### Data
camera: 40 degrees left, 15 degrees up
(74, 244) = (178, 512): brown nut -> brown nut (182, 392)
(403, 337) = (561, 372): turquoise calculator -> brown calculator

### The task
Restate the full listing word for word, leaving out nothing.

### Written solution
camera: 40 degrees left, 15 degrees up
(74, 244) = (178, 512): brown nut -> brown nut (182, 392)
(403, 337) = (561, 372): turquoise calculator -> brown calculator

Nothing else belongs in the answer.